» **What you should do**
Count the lines in the entries below that mention the string "camera", then write that number by itself.

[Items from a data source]
------
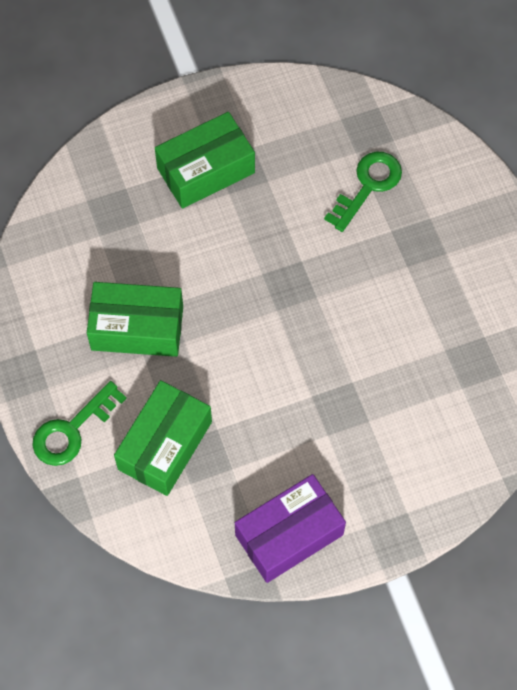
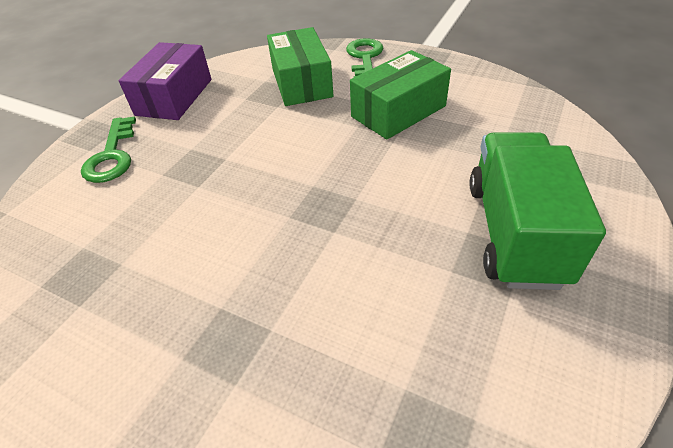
camera: 140 degrees right, 20 degrees down
(206, 170) = (514, 232): green box -> green truck
(368, 186) = (346, 357): green key -> green key (112, 156)

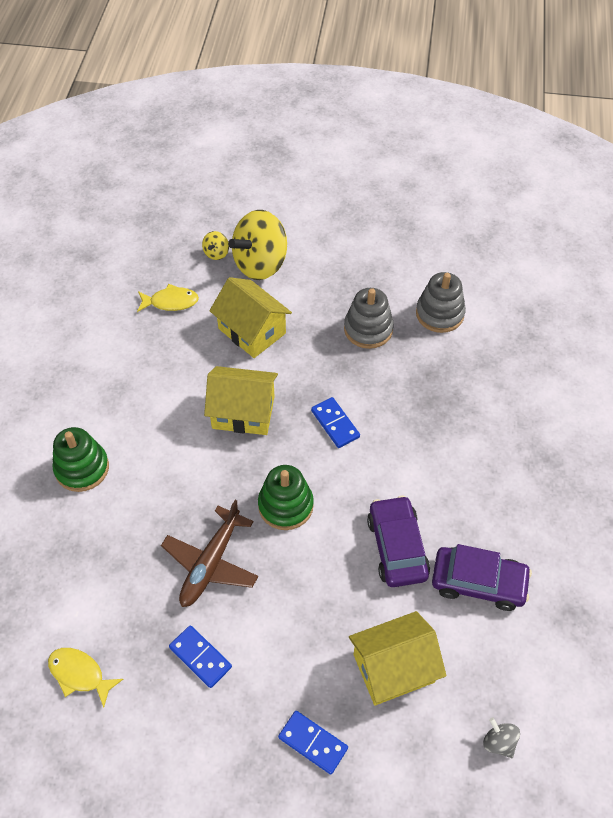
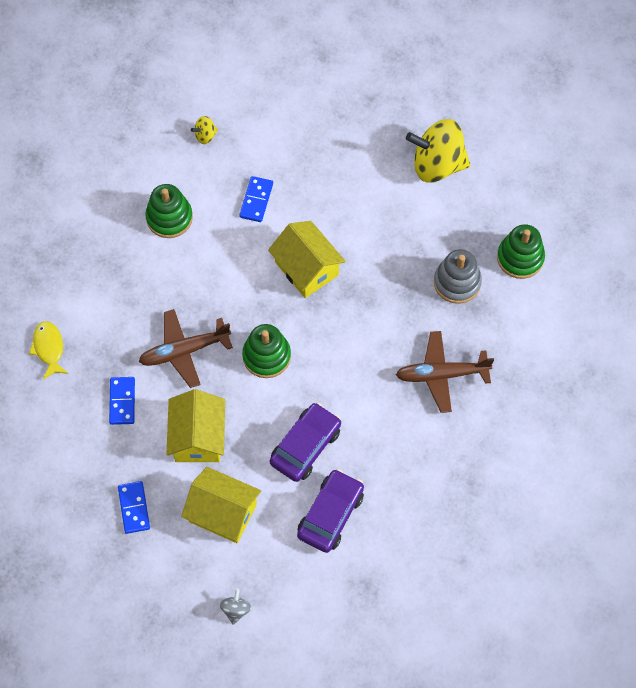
camera: 45 degrees right, 10 degrees up
(171, 302) = (343, 142): yellow fish -> none
(216, 253) = (415, 129): yellow spinning top -> yellow spinning top (205, 135)
(252, 331) = (375, 213): yellow house -> yellow house (198, 437)
(335, 424) = (357, 330): blue domino -> blue domino (256, 200)
(392, 278) = (520, 258): none -> green stacking toy
(434, 401) = (442, 374): none -> brown plane
(439, 314) = (522, 316): grey stacking toy -> none
(478, 582) = (330, 514): purple car -> purple car turned 120 degrees counterclockwise

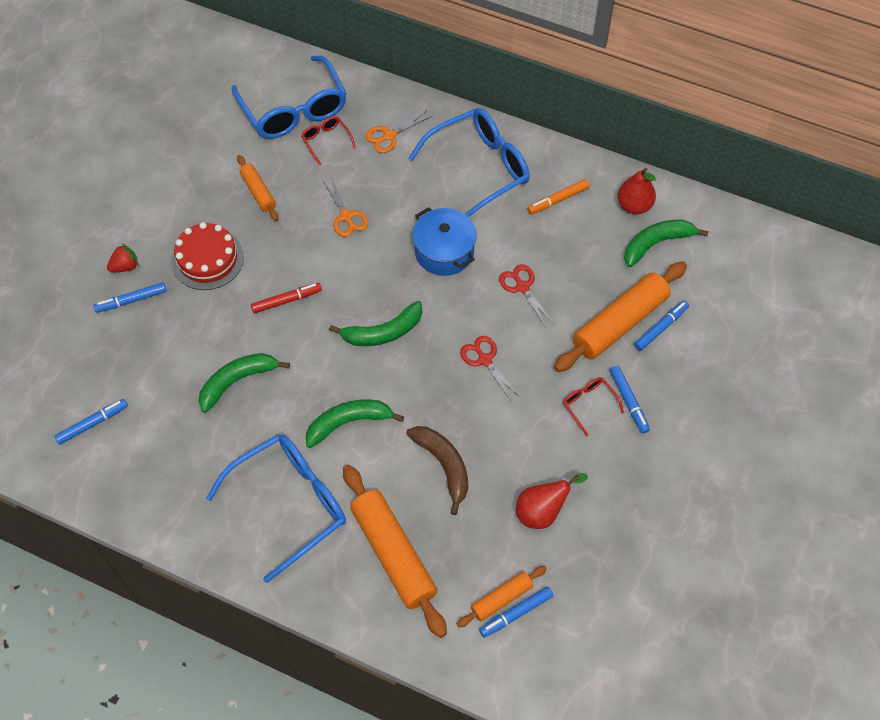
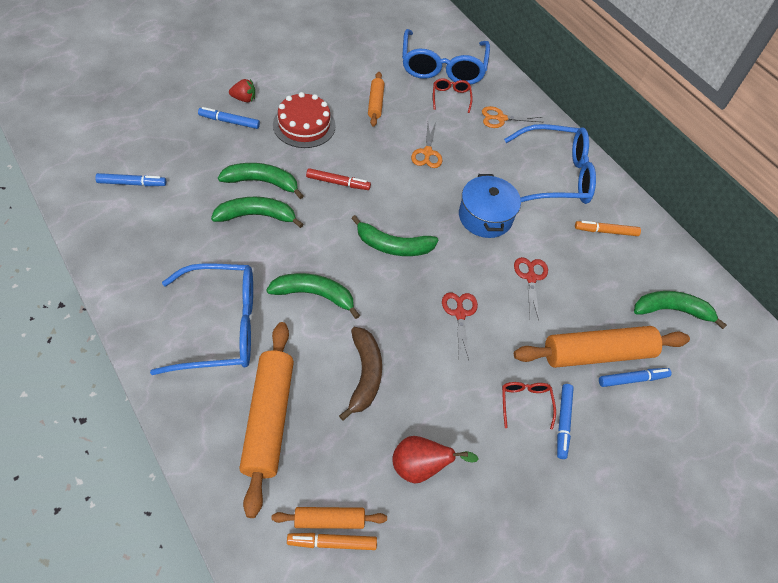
camera: 25 degrees right, 5 degrees down
(215, 344) = (262, 182): none -> green banana
(516, 614) = (332, 543): blue marker -> orange marker
(634, 205) = (670, 271): red pear -> none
------
» **Answer below**
3